====== Data shown ======

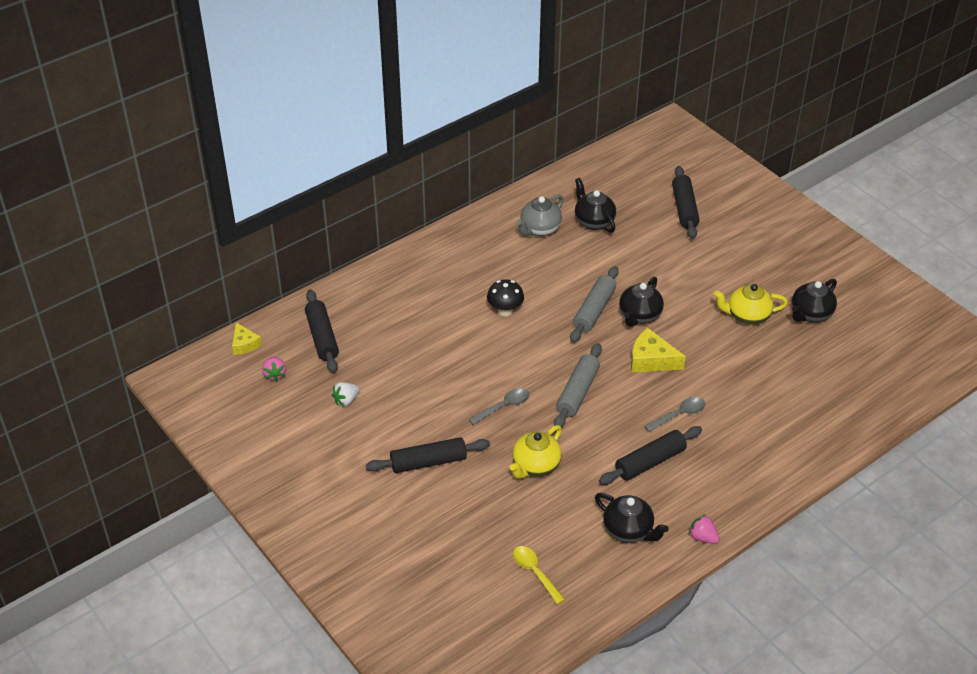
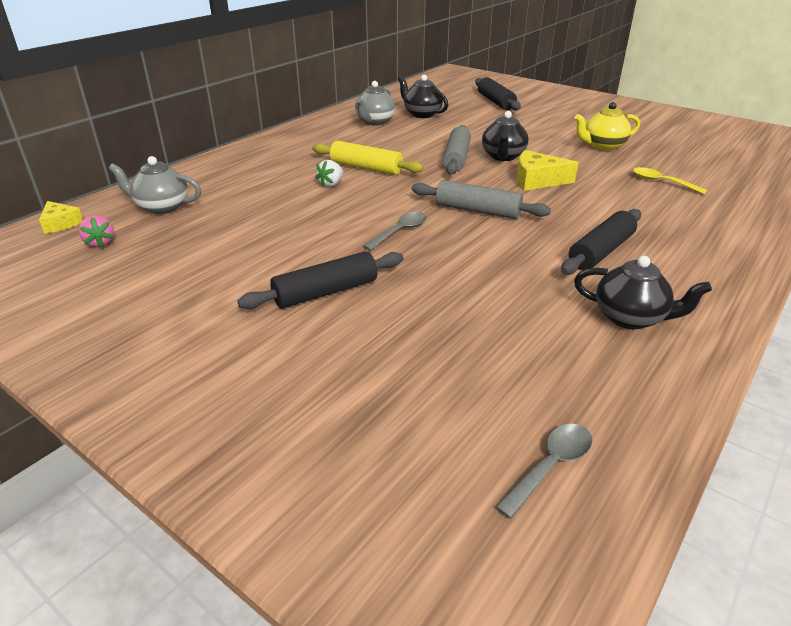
camera: 15 degrees left, 10 degrees down
(322, 337) = (161, 207): black rolling pin -> grey teapot
(346, 400) = (199, 252): white strawberry -> white strawberry (331, 184)
(505, 311) = (366, 168): black mushroom -> yellow rolling pin
(535, 466) = (468, 275): yellow teapot -> none
(535, 572) = (539, 389): yellow spoon -> yellow spoon (662, 182)
(577, 392) = (477, 210): grey rolling pin -> grey rolling pin turned 75 degrees counterclockwise
(679, 415) = (599, 212): grey spoon -> grey spoon (550, 466)
(703, 537) = (726, 309): pink strawberry -> none
(810, 314) = (656, 139): black teapot -> none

======

**Task requirements:**
Check each line of the material above for the word "none", then state how many lines hold it. Only the number.

**Exercise response:**
3